DATA FOR THIS EXERCISE: Begin
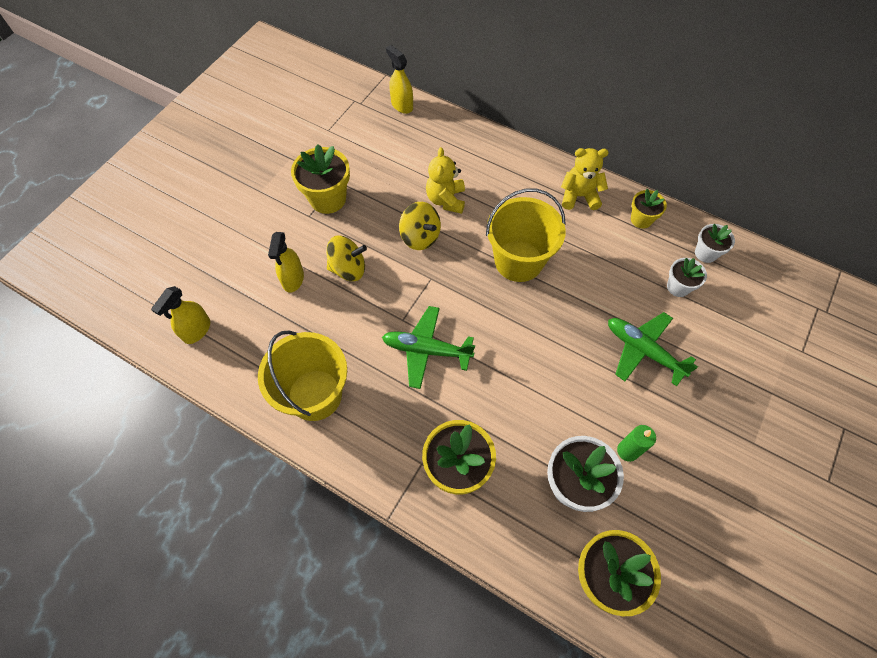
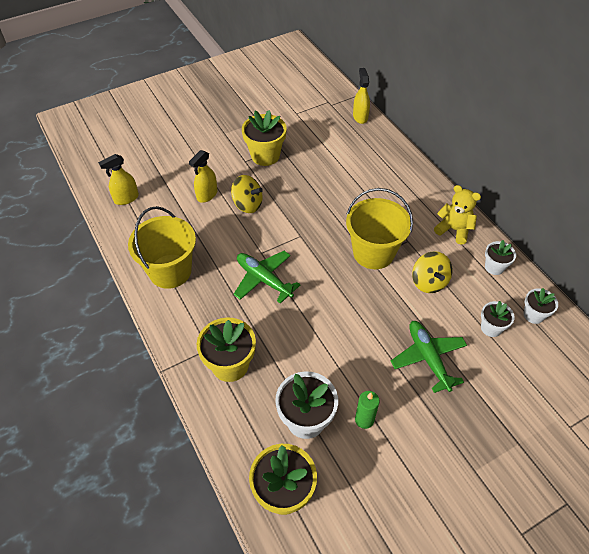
camera: 30 degrees right, 10 degrees down
(420, 237) = (312, 206): yellow spinning top -> yellow spinning top (429, 282)
(446, 200) = (348, 190): yellow teddy bear -> none
(641, 219) = (494, 267): yellow flower pot -> white flower pot

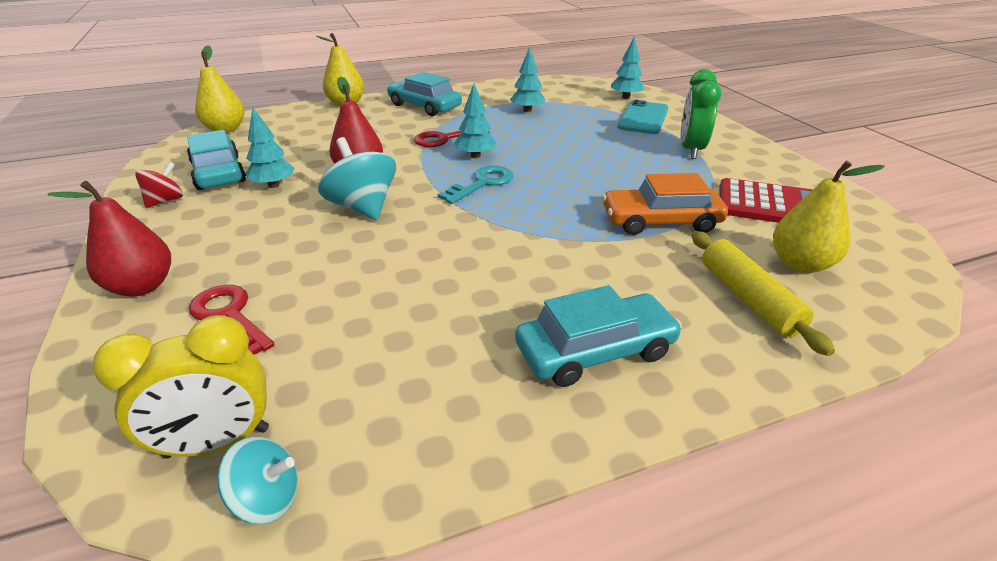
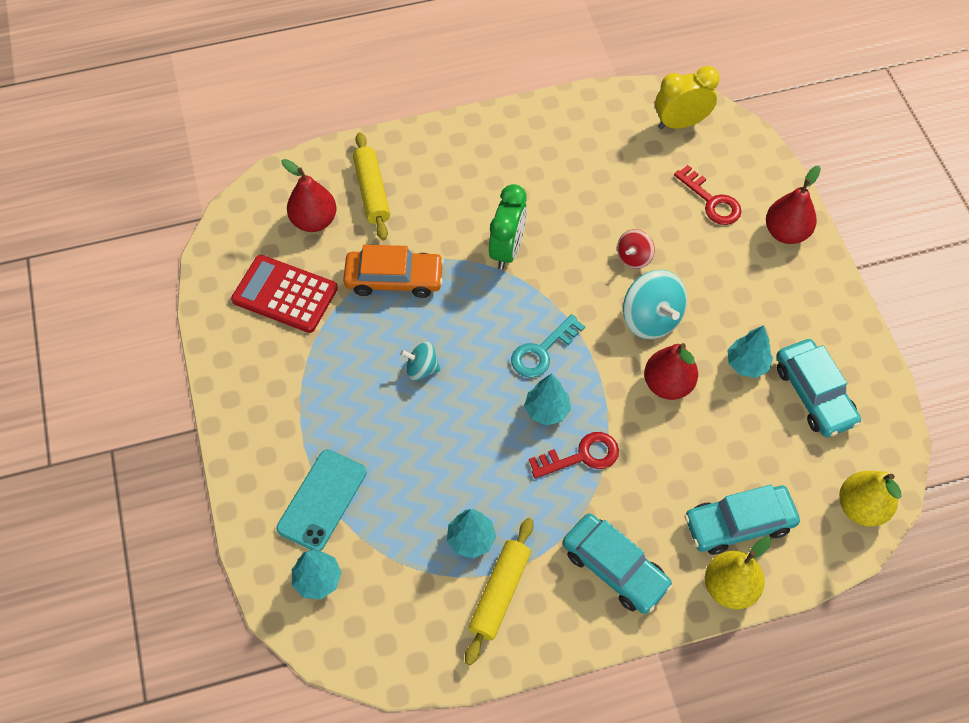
camera: 175 degrees left, 25 degrees up
(165, 201) = (836, 343): red spinning top -> red spinning top (634, 257)
(267, 498) = (647, 98): turquoise spinning top -> turquoise spinning top (421, 369)
(503, 98) = (499, 593): none -> yellow rolling pin
(595, 351) = (485, 160): turquoise car -> turquoise car (738, 524)
(690, 150) = (305, 405): green clock -> green clock (507, 250)
(800, 264) = (314, 221): yellow pear -> red pear

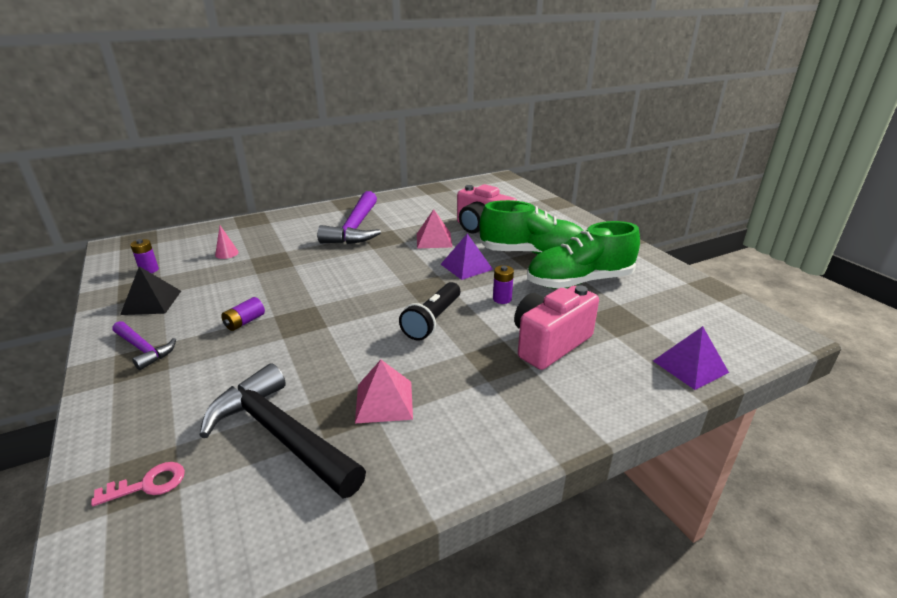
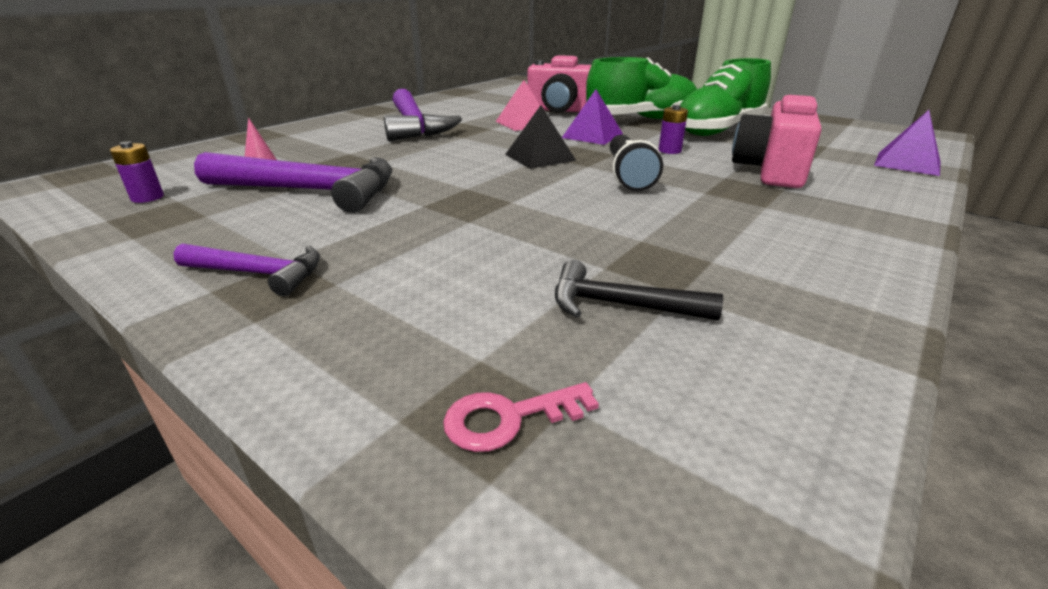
camera: 25 degrees left, 0 degrees up
(148, 484) = (508, 418): pink key -> pink key turned 150 degrees counterclockwise
(151, 302) = (200, 226): black pyramid -> black pyramid (539, 157)
(229, 285) = (310, 191): none -> purple hammer
(245, 322) = (389, 217): purple battery -> none
(281, 435) = (620, 305): black hammer -> black hammer, size x0.54
(384, 401) = (691, 245): pink pyramid -> none

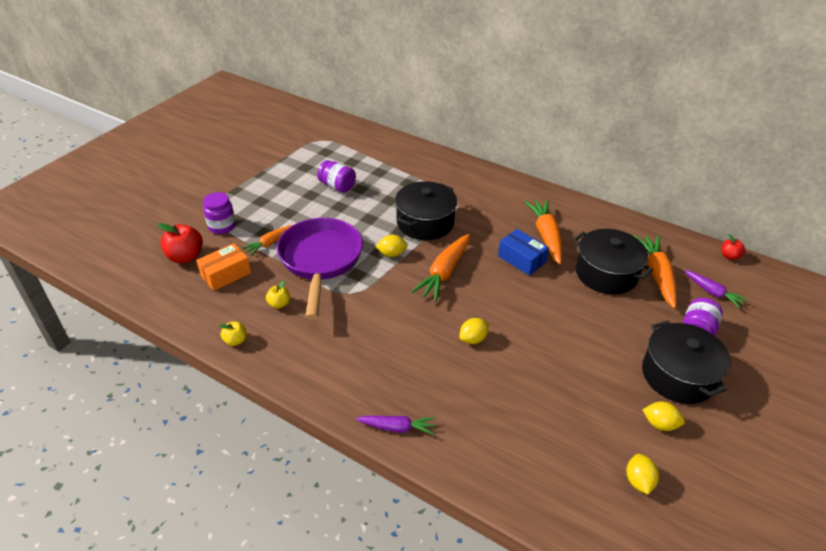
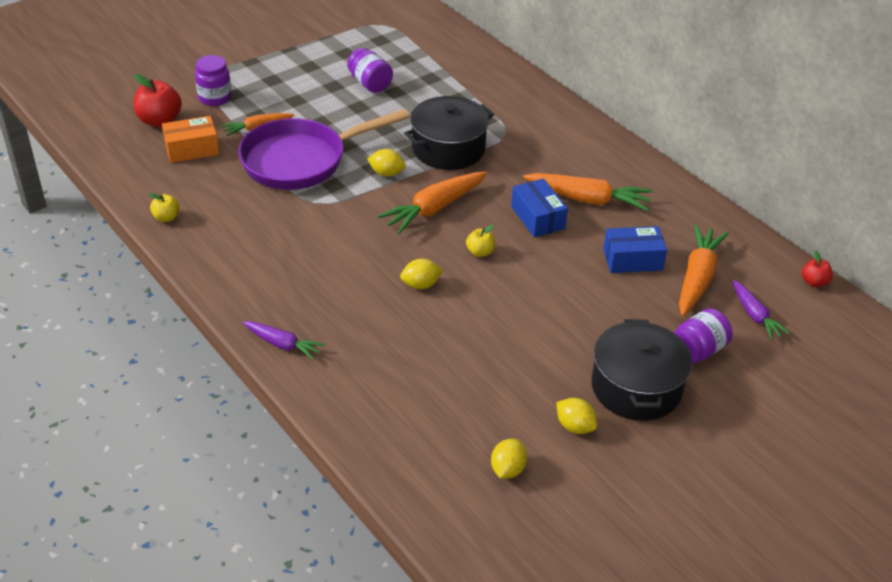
camera: 20 degrees right, 0 degrees up
(279, 304) = (231, 193): yellow apple -> yellow apple (480, 252)
(320, 261) = (301, 160): purple pan -> purple pan turned 135 degrees counterclockwise
(546, 236) = (588, 199): orange carrot -> orange carrot turned 90 degrees clockwise
(606, 273) = (632, 260): black pot -> blue box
DATA FOR THIS EXERCISE: End
• **EXERCISE**
Output only the lines running from the top of the data above to the line with "(800, 264) = (314, 221): yellow", inclusive, word for word and without pictures.

• **EXPECTED ANSWER**
camera: 30 degrees right, 10 degrees down
(420, 237) = (312, 206): yellow spinning top -> yellow spinning top (429, 282)
(446, 200) = (348, 190): yellow teddy bear -> none
(641, 219) = (494, 267): yellow flower pot -> white flower pot

camera: 175 degrees left, 25 degrees up
(165, 201) = (836, 343): red spinning top -> red spinning top (634, 257)
(267, 498) = (647, 98): turquoise spinning top -> turquoise spinning top (421, 369)
(503, 98) = (499, 593): none -> yellow rolling pin
(595, 351) = (485, 160): turquoise car -> turquoise car (738, 524)
(690, 150) = (305, 405): green clock -> green clock (507, 250)
(800, 264) = (314, 221): yellow pear -> red pear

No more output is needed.